WORK INSTRUCTION ::
Repeat the entries below exactly. Begin with the first line and end with the line that contains "orange house: 3 -> 2".

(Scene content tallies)
=-=-=-=-=

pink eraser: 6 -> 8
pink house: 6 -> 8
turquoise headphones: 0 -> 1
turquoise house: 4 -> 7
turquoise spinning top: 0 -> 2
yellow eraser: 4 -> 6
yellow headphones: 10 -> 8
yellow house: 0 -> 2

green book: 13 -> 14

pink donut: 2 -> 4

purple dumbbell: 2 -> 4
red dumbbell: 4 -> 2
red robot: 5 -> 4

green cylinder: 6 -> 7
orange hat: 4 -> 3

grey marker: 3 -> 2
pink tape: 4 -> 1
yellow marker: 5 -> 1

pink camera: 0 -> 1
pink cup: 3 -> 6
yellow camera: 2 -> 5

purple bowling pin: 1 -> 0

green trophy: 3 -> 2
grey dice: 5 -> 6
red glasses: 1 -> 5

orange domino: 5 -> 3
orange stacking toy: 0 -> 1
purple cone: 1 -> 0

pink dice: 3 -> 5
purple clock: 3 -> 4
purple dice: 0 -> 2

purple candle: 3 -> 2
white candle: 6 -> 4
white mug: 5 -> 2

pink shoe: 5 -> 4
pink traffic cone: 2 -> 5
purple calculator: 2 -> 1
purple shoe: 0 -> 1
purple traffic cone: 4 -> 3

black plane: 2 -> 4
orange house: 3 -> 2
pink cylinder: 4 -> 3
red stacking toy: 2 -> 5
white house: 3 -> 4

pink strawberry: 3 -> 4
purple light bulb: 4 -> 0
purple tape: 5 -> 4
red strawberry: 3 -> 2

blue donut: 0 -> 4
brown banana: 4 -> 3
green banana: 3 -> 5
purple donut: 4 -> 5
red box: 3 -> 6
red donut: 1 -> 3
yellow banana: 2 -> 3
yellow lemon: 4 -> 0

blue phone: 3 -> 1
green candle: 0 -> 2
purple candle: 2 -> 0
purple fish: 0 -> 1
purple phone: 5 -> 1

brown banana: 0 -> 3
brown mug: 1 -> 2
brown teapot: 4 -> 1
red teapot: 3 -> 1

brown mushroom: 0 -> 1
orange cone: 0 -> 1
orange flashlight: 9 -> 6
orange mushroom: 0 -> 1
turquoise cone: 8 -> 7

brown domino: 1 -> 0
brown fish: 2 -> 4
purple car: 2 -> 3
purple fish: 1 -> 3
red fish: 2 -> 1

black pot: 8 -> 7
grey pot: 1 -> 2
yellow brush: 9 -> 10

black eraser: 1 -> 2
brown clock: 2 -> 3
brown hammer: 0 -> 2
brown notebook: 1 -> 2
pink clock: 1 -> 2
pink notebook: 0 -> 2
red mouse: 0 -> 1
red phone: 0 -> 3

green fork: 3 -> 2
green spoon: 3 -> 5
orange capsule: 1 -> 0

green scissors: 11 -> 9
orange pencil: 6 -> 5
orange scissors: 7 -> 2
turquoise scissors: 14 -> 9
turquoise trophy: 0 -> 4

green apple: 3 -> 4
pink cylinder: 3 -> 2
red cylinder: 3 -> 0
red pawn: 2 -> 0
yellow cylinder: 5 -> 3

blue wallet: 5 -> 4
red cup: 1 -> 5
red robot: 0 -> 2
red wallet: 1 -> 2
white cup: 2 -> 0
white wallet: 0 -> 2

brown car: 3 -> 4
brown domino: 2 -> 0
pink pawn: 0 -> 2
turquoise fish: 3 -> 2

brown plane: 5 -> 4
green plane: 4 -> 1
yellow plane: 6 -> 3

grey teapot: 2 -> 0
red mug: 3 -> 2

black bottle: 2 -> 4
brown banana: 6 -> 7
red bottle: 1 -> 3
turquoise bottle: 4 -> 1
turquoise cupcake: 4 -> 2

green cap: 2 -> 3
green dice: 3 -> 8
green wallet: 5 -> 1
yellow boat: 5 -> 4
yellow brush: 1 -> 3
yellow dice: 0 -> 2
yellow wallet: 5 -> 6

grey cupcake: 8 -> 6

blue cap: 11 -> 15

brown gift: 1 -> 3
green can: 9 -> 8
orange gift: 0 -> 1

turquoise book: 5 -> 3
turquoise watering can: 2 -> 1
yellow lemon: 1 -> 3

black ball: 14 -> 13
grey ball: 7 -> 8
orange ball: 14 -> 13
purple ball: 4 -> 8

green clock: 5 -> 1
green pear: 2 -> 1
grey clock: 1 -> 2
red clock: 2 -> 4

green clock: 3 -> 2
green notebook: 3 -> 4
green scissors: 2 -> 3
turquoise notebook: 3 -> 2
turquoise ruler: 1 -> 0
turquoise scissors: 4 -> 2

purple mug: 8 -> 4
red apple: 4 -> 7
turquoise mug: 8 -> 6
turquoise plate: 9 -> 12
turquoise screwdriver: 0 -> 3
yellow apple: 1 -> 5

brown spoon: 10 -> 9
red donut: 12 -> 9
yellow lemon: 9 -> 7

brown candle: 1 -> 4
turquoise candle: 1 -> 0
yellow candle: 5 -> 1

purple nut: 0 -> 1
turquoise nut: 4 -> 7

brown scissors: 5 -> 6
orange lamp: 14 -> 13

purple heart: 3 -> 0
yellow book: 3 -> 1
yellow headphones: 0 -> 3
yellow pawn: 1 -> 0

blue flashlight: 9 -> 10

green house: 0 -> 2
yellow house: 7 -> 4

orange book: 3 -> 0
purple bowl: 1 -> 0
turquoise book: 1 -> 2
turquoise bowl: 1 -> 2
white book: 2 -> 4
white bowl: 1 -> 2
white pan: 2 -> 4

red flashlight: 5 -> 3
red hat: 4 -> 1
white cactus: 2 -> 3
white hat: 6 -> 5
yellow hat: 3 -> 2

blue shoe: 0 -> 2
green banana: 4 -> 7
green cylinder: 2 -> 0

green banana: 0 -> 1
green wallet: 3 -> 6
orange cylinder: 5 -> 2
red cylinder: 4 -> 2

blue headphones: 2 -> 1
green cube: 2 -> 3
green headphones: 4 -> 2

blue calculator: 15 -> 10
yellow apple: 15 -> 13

=-=-=-=-=

OUTPUT FOR THIS TASK ::
pink eraser: 6 -> 8
pink house: 6 -> 8
turquoise headphones: 0 -> 1
turquoise house: 4 -> 7
turquoise spinning top: 0 -> 2
yellow eraser: 4 -> 6
yellow headphones: 10 -> 8
yellow house: 0 -> 2

green book: 13 -> 14

pink donut: 2 -> 4

purple dumbbell: 2 -> 4
red dumbbell: 4 -> 2
red robot: 5 -> 4

green cylinder: 6 -> 7
orange hat: 4 -> 3

grey marker: 3 -> 2
pink tape: 4 -> 1
yellow marker: 5 -> 1

pink camera: 0 -> 1
pink cup: 3 -> 6
yellow camera: 2 -> 5

purple bowling pin: 1 -> 0

green trophy: 3 -> 2
grey dice: 5 -> 6
red glasses: 1 -> 5

orange domino: 5 -> 3
orange stacking toy: 0 -> 1
purple cone: 1 -> 0

pink dice: 3 -> 5
purple clock: 3 -> 4
purple dice: 0 -> 2

purple candle: 3 -> 2
white candle: 6 -> 4
white mug: 5 -> 2

pink shoe: 5 -> 4
pink traffic cone: 2 -> 5
purple calculator: 2 -> 1
purple shoe: 0 -> 1
purple traffic cone: 4 -> 3

black plane: 2 -> 4
orange house: 3 -> 2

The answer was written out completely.